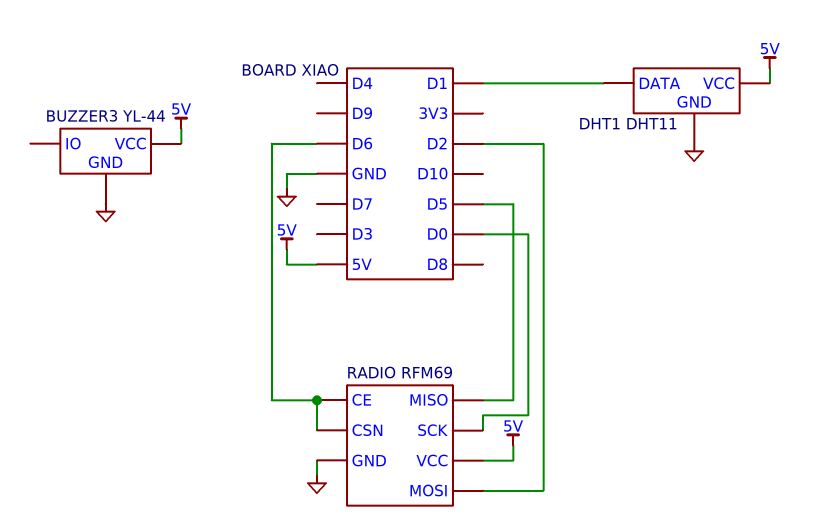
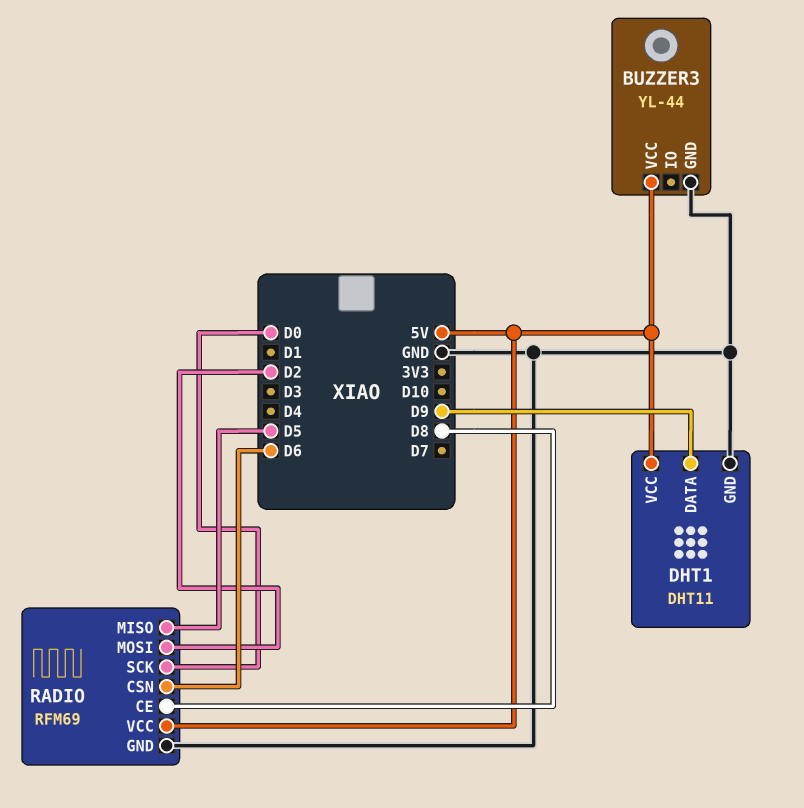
DHT1 pin DATA: D1 -> D9
RADIO pin CE: D6 -> D8

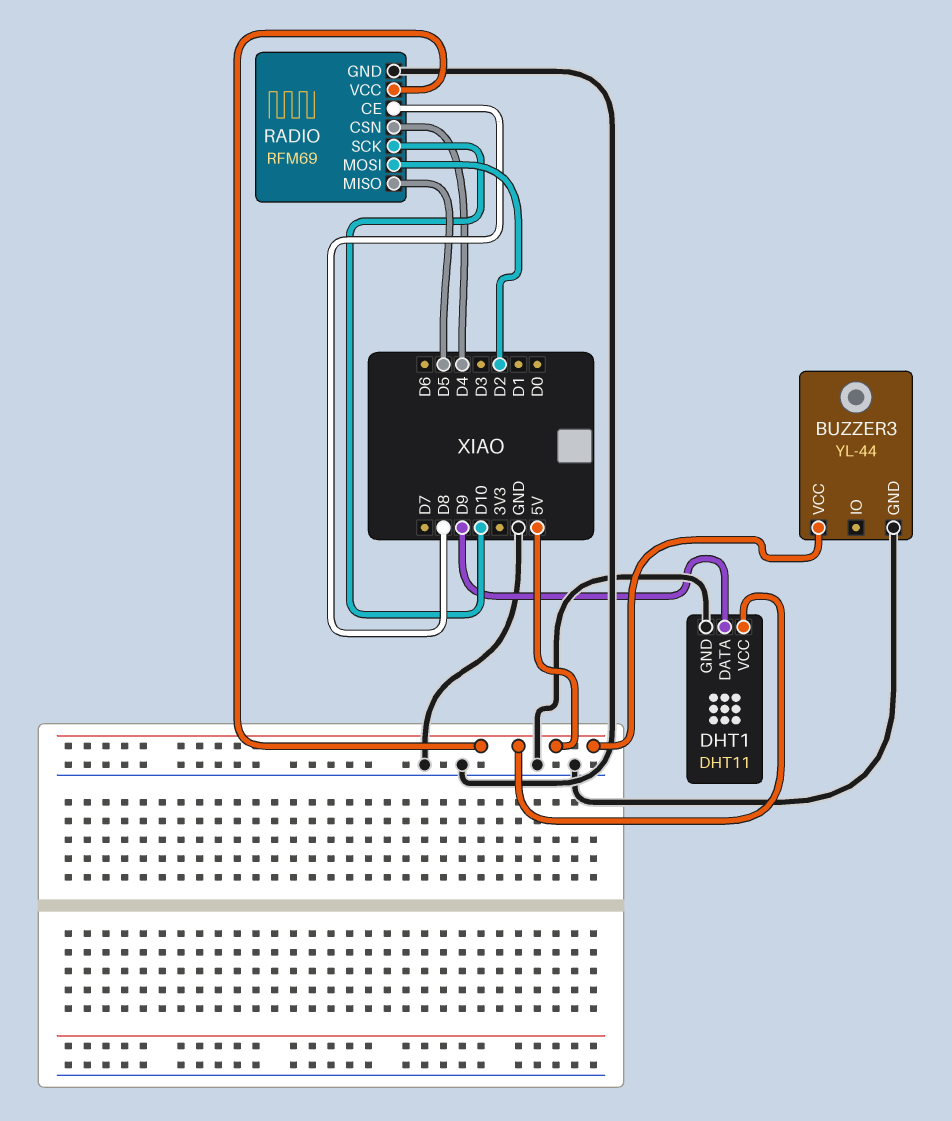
RADIO pin CSN: D6 -> D4
RADIO pin SCK: D0 -> D10

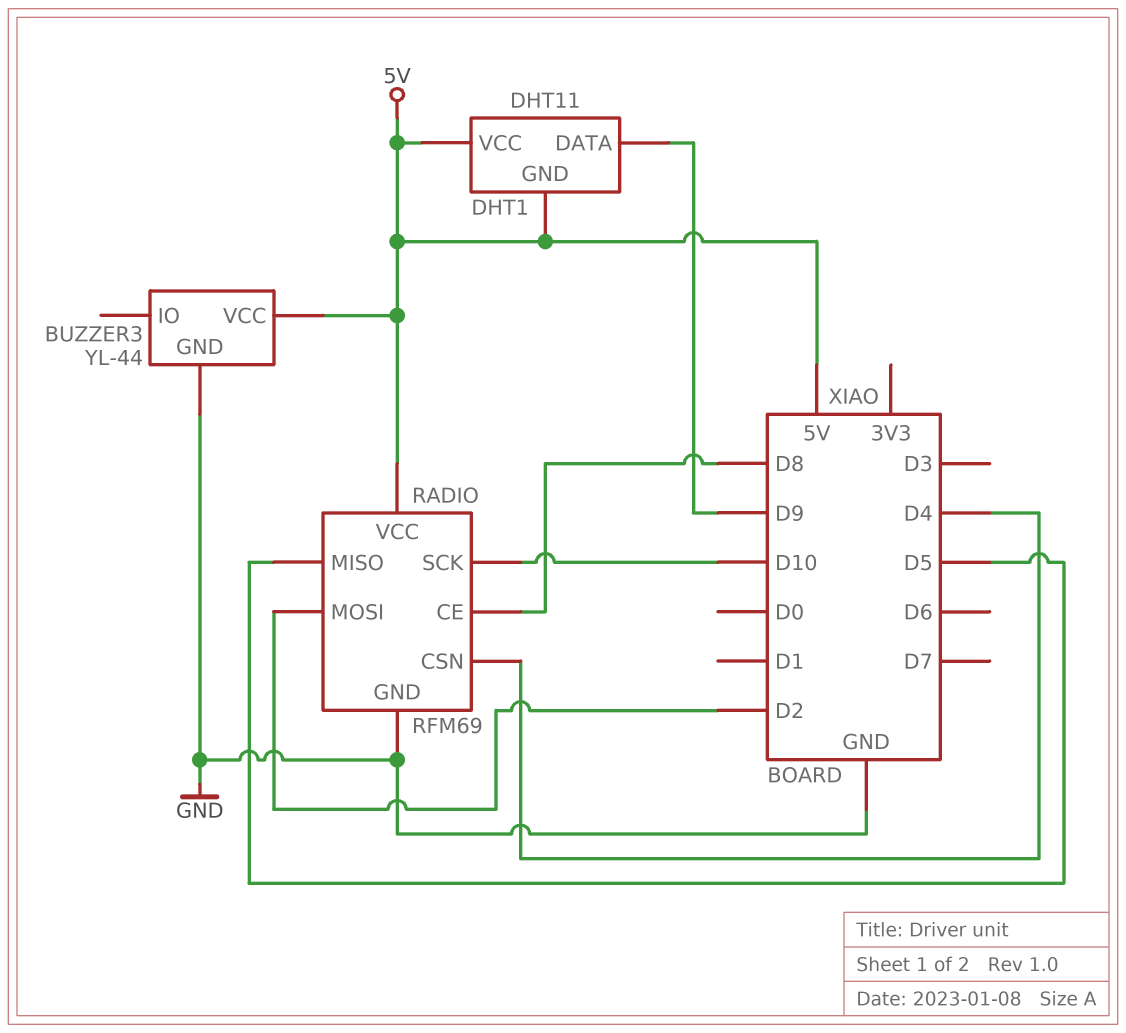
DHT1 pin GND: GND -> 5V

About this exercise
All of the lines above must be repeated without alteration, though the pictures are to be excluded.

Response area
DHT1 pin DATA: D1 -> D9
RADIO pin CE: D6 -> D8

RADIO pin CSN: D6 -> D4
RADIO pin SCK: D0 -> D10

DHT1 pin GND: GND -> 5V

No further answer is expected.